__PROBLEM REQUIREMENTS__: After finding the line containing "GPS pin VCC: 5V -> GND" below, please output that line and each following one through the line containing "TFT: ILI9341 -> ST7735", exactly as written.

__DATA FOR THIS EXERCISE__:
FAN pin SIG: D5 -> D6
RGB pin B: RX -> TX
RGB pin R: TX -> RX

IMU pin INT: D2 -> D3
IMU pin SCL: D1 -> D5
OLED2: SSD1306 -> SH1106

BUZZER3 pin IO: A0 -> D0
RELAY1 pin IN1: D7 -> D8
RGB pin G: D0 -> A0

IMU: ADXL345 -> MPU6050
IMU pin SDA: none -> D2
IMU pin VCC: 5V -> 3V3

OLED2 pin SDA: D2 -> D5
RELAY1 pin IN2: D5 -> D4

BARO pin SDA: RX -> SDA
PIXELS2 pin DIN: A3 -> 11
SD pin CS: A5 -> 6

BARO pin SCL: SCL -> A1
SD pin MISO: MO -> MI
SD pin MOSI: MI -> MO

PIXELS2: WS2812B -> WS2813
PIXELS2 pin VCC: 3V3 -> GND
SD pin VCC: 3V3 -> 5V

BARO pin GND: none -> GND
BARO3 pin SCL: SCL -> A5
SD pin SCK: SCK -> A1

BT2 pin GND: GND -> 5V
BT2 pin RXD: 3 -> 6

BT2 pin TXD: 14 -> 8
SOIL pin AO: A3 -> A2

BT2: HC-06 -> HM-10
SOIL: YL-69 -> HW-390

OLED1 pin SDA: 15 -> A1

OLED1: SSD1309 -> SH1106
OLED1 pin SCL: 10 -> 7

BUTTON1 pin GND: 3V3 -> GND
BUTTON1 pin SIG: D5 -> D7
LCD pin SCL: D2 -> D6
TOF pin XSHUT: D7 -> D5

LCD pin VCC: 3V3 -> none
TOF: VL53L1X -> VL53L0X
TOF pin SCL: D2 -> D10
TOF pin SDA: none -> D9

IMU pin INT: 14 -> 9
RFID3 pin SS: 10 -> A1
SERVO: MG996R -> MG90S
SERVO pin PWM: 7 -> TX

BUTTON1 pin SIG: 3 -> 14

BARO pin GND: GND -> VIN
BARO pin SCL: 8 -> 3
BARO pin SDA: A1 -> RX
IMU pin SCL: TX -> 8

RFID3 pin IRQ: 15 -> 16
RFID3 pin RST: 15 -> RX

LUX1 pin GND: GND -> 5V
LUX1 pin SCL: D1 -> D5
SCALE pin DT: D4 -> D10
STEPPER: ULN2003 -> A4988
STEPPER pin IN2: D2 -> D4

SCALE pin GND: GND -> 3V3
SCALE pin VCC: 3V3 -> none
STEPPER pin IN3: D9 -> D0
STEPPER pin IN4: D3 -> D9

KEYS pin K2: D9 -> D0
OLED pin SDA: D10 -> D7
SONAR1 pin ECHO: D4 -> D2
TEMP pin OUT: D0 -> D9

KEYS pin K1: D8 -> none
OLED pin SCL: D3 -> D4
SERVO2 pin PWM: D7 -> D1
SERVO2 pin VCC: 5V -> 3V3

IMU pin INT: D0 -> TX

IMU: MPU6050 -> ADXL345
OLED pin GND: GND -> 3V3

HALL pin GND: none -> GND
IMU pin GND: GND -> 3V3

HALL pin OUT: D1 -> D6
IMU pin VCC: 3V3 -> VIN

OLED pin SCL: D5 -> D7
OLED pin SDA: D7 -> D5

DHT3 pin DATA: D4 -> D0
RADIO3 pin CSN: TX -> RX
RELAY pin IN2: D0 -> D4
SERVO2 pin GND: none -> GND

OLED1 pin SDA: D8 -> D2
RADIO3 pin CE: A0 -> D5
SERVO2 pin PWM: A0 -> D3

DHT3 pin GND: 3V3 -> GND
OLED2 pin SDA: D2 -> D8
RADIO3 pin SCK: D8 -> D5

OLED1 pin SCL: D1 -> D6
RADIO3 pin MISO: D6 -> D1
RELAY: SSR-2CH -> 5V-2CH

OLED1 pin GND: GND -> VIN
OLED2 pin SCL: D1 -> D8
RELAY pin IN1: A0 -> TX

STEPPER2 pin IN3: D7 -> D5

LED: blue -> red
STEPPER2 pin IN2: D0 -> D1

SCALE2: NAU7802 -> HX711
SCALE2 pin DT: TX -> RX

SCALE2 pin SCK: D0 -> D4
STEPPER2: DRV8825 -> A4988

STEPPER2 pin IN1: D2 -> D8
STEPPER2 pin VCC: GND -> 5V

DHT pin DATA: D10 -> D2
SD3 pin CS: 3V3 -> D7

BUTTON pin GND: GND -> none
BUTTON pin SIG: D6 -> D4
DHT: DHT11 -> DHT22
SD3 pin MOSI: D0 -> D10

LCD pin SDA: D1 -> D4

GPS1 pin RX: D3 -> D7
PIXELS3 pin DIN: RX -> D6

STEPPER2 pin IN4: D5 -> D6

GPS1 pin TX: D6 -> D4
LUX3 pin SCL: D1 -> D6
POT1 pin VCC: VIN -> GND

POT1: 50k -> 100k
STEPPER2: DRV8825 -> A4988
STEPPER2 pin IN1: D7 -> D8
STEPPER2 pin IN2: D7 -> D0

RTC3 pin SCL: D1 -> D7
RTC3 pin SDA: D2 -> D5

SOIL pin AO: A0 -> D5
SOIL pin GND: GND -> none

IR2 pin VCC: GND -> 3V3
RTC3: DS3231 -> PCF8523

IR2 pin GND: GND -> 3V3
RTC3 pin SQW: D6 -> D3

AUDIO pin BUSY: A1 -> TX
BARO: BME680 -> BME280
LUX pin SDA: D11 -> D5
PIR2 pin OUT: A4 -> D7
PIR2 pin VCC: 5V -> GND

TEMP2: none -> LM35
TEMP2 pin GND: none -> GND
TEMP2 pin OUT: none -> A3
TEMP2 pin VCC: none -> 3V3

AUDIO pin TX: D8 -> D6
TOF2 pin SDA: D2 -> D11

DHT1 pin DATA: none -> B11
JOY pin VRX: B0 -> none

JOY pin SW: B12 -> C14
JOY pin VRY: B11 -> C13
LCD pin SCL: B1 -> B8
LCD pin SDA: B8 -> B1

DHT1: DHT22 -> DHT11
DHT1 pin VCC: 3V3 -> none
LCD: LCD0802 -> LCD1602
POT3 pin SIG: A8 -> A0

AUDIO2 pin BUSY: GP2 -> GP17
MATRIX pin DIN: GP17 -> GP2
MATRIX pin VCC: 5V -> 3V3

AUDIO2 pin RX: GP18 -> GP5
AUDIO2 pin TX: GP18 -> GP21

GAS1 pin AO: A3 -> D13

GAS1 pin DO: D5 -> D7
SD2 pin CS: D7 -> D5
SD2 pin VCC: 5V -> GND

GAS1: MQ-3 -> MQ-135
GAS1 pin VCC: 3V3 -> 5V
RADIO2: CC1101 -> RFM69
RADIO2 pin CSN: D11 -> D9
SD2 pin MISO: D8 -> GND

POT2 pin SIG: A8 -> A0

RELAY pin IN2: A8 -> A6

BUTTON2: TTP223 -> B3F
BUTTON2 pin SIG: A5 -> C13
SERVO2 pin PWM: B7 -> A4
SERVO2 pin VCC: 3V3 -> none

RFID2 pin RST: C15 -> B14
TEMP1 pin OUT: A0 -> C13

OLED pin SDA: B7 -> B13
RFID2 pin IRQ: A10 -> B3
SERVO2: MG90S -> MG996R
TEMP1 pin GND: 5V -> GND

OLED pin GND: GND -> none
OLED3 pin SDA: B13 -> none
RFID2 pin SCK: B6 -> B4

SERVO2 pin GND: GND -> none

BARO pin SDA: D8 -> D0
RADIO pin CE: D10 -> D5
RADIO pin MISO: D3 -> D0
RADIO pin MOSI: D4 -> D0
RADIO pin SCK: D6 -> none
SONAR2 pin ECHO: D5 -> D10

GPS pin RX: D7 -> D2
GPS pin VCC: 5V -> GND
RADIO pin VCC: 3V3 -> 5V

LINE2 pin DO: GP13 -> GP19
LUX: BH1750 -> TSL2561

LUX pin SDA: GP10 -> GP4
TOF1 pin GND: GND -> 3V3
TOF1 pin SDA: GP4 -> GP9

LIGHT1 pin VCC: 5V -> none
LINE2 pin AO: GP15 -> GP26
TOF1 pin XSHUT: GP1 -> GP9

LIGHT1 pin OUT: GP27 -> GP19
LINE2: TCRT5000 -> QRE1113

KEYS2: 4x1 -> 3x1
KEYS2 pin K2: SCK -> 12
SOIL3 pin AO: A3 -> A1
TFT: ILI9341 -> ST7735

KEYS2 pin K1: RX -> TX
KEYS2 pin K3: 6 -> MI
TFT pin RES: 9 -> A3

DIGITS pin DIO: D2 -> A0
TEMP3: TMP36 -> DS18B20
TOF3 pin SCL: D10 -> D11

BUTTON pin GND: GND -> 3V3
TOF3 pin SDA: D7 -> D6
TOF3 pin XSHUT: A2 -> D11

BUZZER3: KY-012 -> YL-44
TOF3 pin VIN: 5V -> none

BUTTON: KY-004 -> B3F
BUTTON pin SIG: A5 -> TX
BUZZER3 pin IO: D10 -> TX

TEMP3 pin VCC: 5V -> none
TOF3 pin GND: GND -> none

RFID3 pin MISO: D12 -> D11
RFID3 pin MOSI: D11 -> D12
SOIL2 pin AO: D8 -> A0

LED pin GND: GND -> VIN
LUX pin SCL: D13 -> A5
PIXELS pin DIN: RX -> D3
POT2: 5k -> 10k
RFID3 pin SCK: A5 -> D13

__ANSWER BELOW__:
GPS pin VCC: 5V -> GND
RADIO pin VCC: 3V3 -> 5V

LINE2 pin DO: GP13 -> GP19
LUX: BH1750 -> TSL2561

LUX pin SDA: GP10 -> GP4
TOF1 pin GND: GND -> 3V3
TOF1 pin SDA: GP4 -> GP9

LIGHT1 pin VCC: 5V -> none
LINE2 pin AO: GP15 -> GP26
TOF1 pin XSHUT: GP1 -> GP9

LIGHT1 pin OUT: GP27 -> GP19
LINE2: TCRT5000 -> QRE1113

KEYS2: 4x1 -> 3x1
KEYS2 pin K2: SCK -> 12
SOIL3 pin AO: A3 -> A1
TFT: ILI9341 -> ST7735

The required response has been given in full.